- _Problem to work on_
Copy out, in full, each line of the records below that contains the word "fabric".

- _Records for this exercise_
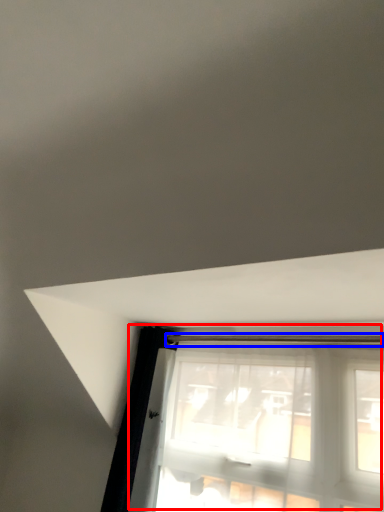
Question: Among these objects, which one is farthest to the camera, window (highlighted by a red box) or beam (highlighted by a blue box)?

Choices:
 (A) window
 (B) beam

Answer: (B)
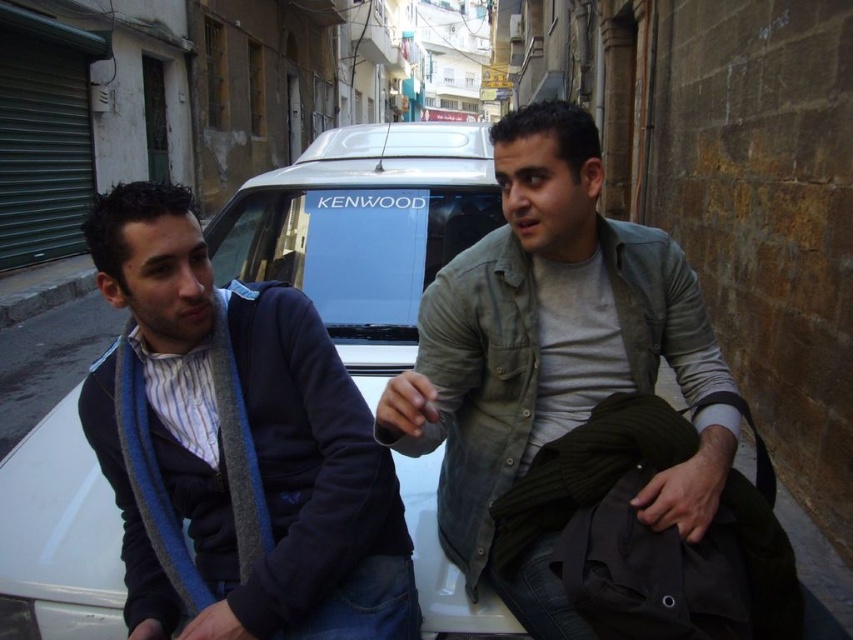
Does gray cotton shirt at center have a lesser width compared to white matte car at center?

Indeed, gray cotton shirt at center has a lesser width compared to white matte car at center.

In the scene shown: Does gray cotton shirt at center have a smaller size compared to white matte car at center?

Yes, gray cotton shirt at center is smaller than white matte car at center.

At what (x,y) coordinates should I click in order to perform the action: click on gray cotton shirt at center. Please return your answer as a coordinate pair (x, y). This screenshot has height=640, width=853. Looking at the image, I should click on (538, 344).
---
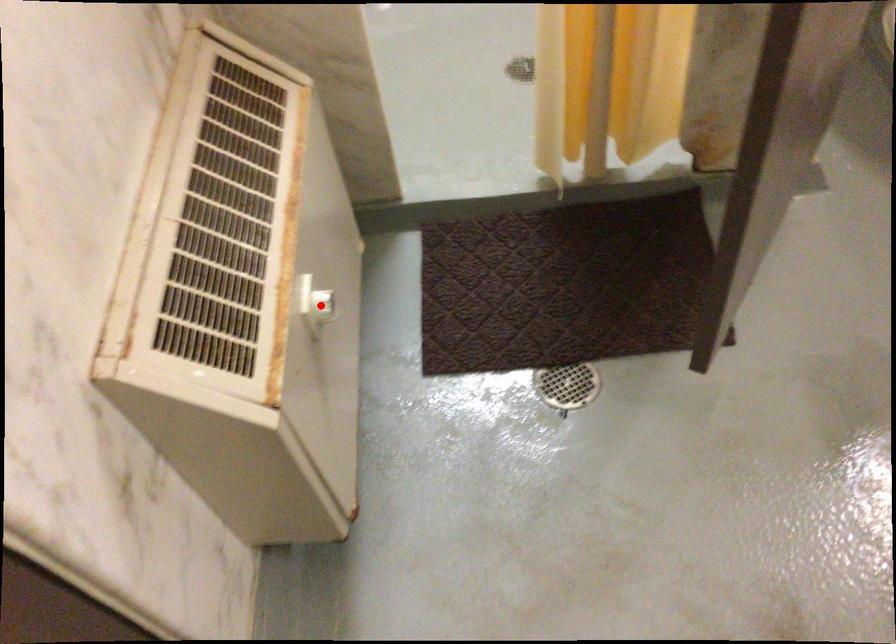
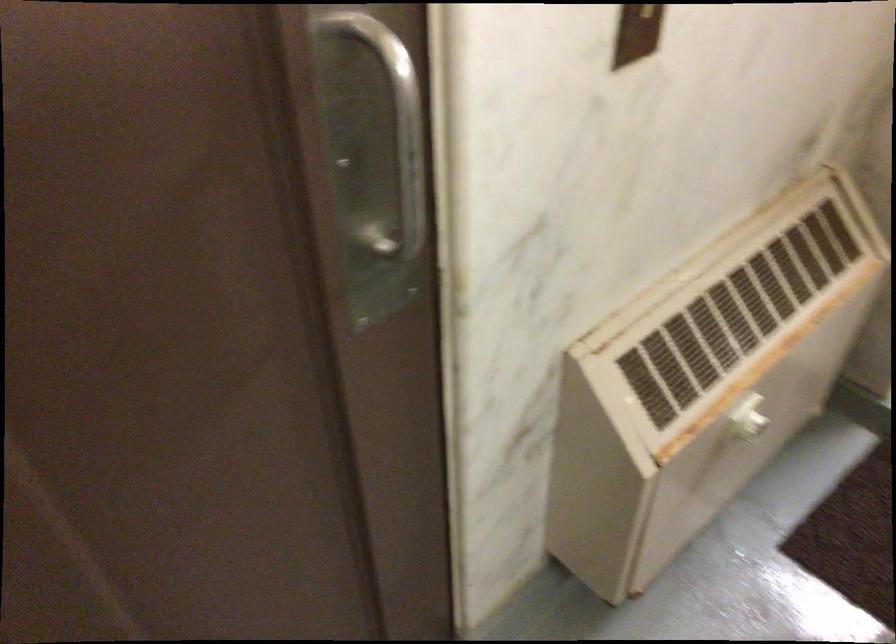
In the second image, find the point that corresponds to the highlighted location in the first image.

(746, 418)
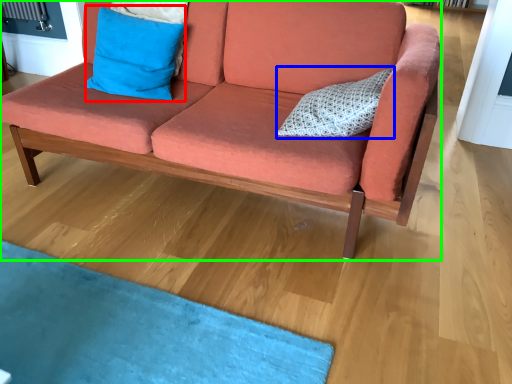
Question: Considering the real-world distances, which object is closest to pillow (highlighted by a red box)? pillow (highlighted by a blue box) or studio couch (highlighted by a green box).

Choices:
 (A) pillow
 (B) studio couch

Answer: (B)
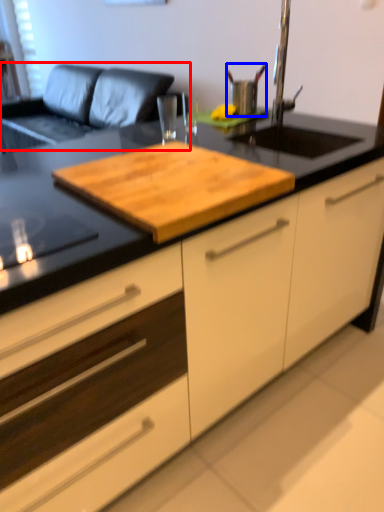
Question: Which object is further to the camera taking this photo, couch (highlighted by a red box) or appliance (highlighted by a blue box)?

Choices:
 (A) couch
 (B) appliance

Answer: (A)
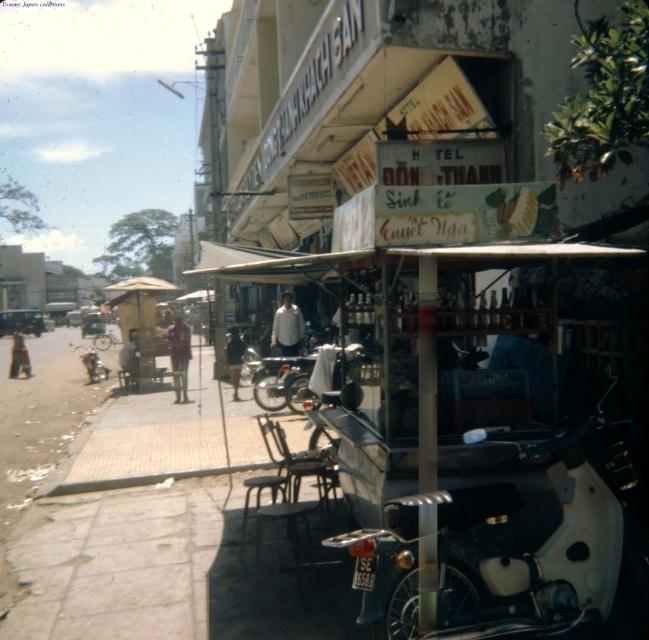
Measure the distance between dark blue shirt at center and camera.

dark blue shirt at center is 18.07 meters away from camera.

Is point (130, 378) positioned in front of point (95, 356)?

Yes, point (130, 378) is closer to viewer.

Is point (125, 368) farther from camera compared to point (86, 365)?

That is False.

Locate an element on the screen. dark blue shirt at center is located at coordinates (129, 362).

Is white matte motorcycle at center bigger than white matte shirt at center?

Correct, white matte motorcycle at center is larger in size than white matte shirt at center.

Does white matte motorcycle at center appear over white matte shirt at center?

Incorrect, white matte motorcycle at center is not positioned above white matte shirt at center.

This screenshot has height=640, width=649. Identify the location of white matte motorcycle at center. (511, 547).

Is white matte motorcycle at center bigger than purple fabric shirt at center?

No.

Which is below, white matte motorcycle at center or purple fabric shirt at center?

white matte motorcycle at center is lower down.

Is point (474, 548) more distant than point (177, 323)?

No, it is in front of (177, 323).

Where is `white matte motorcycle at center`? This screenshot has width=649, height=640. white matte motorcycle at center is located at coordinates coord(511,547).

- _Response_
Is white matte motorcycle at center bigger than purple fabric shirt at center?
Which is below, white matte motorcycle at center or purple fabric shirt at center?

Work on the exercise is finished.